**TASK DIRECTIONS:** The answer must be an exact reprint of the lines from the one with "R9: 3.3k (OUT, VE) -> 82k (OUT, VE)" through the final line of the data, with no pictures included.

**DATA RECORDS:**
┏━━

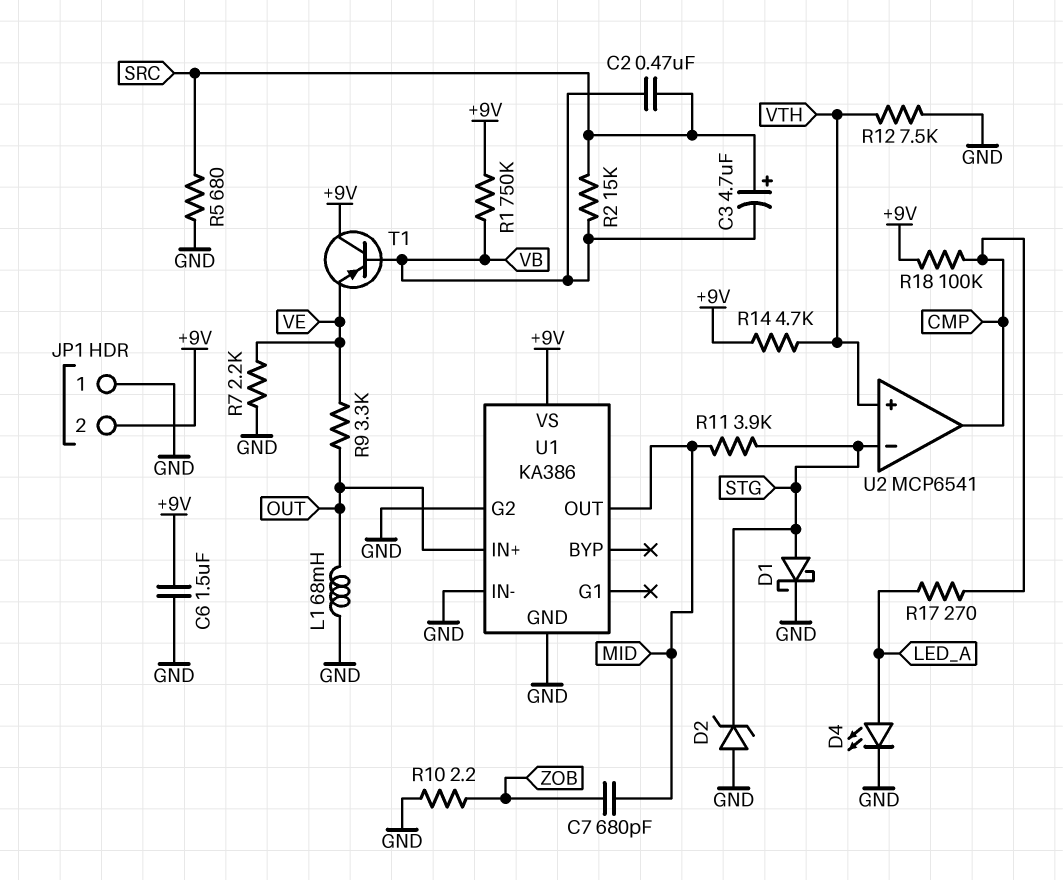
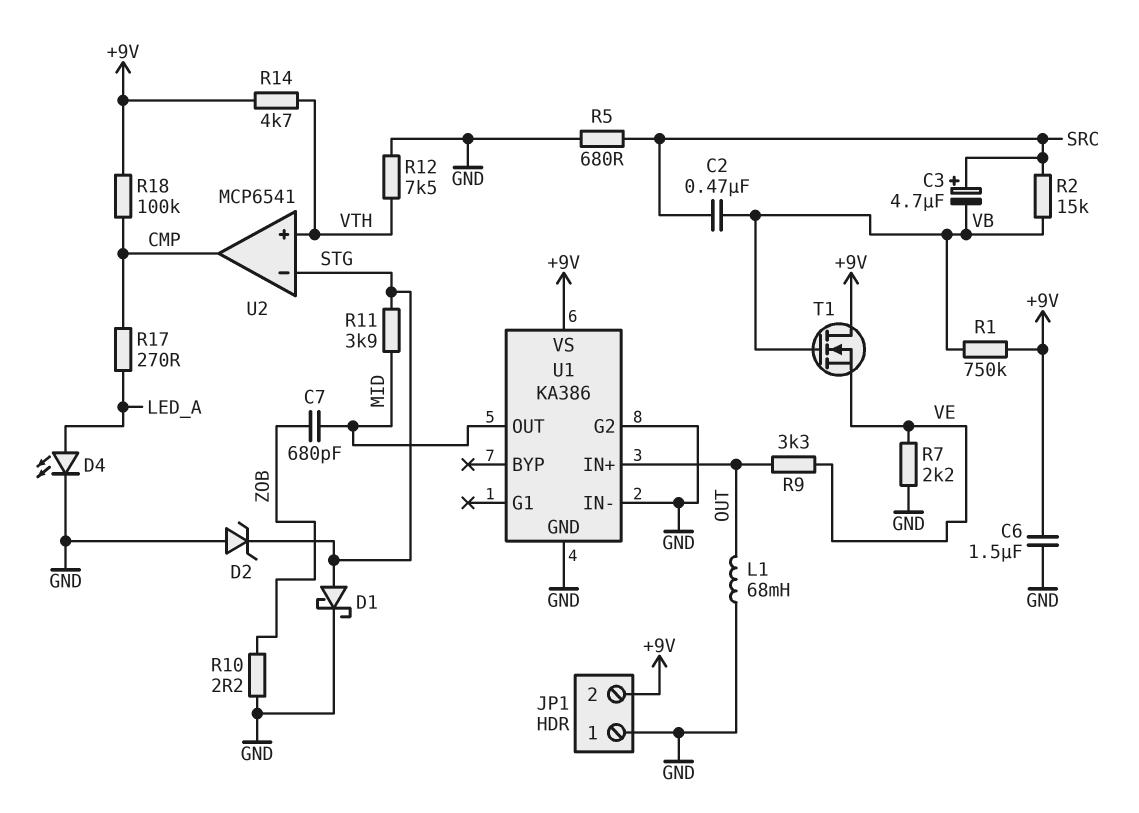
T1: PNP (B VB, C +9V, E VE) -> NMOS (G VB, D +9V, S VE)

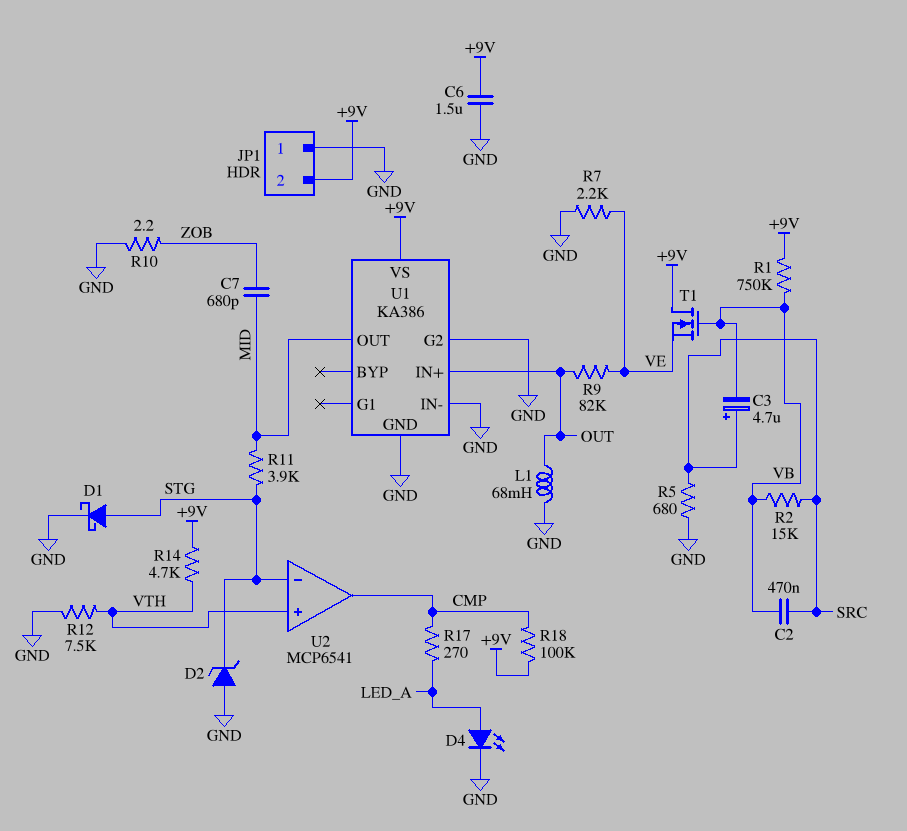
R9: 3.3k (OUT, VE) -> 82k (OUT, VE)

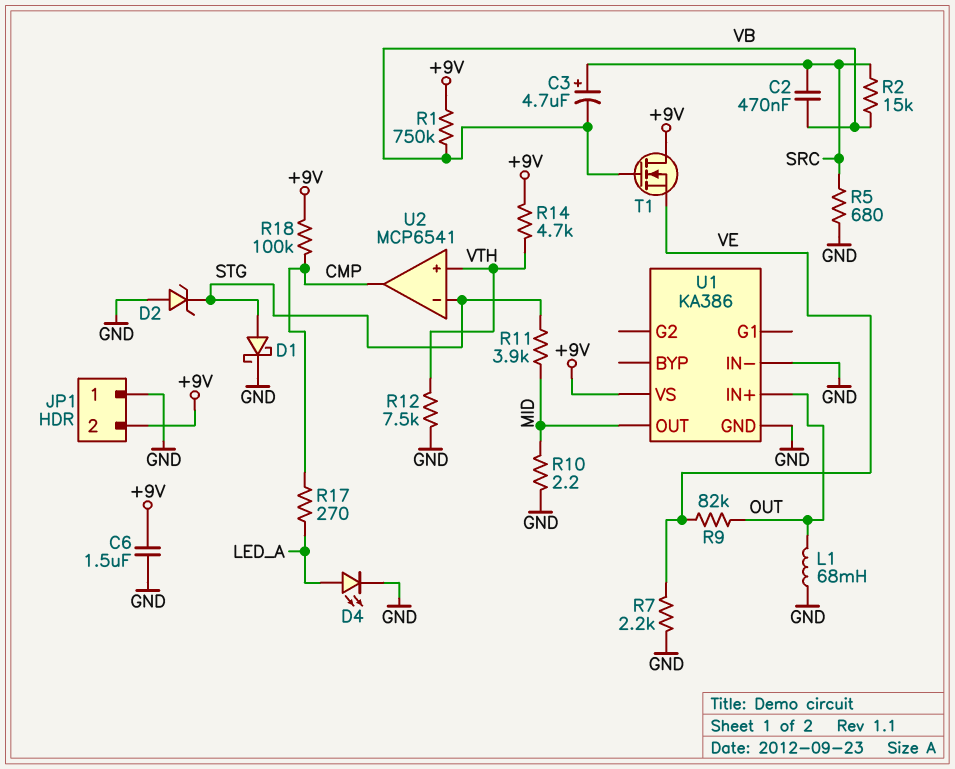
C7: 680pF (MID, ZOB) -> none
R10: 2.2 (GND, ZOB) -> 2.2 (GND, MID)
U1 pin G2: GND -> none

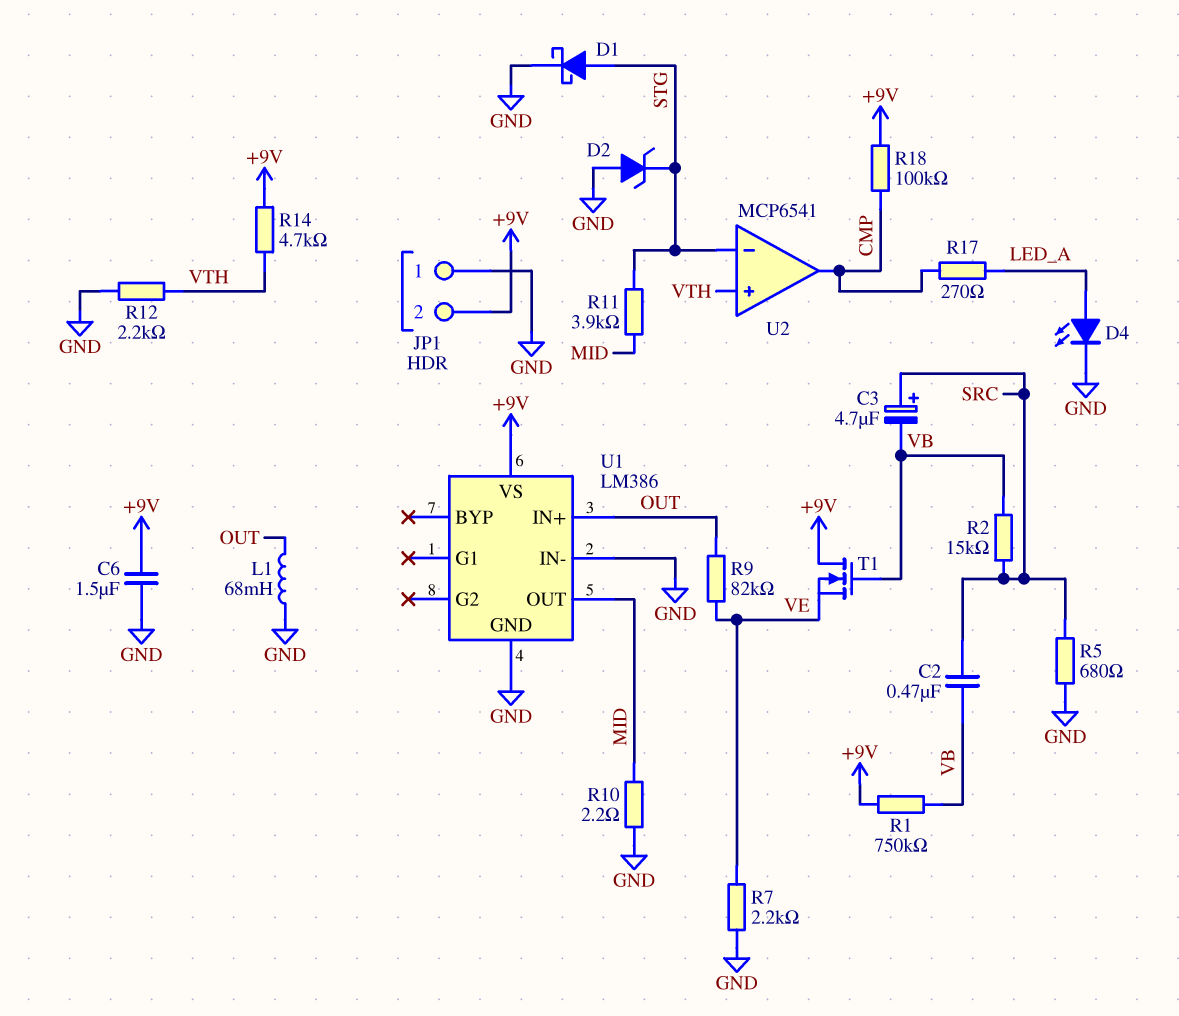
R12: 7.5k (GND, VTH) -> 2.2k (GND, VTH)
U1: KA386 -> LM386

┗━━

**ANSWER SECTION:**
R9: 3.3k (OUT, VE) -> 82k (OUT, VE)

C7: 680pF (MID, ZOB) -> none
R10: 2.2 (GND, ZOB) -> 2.2 (GND, MID)
U1 pin G2: GND -> none

R12: 7.5k (GND, VTH) -> 2.2k (GND, VTH)
U1: KA386 -> LM386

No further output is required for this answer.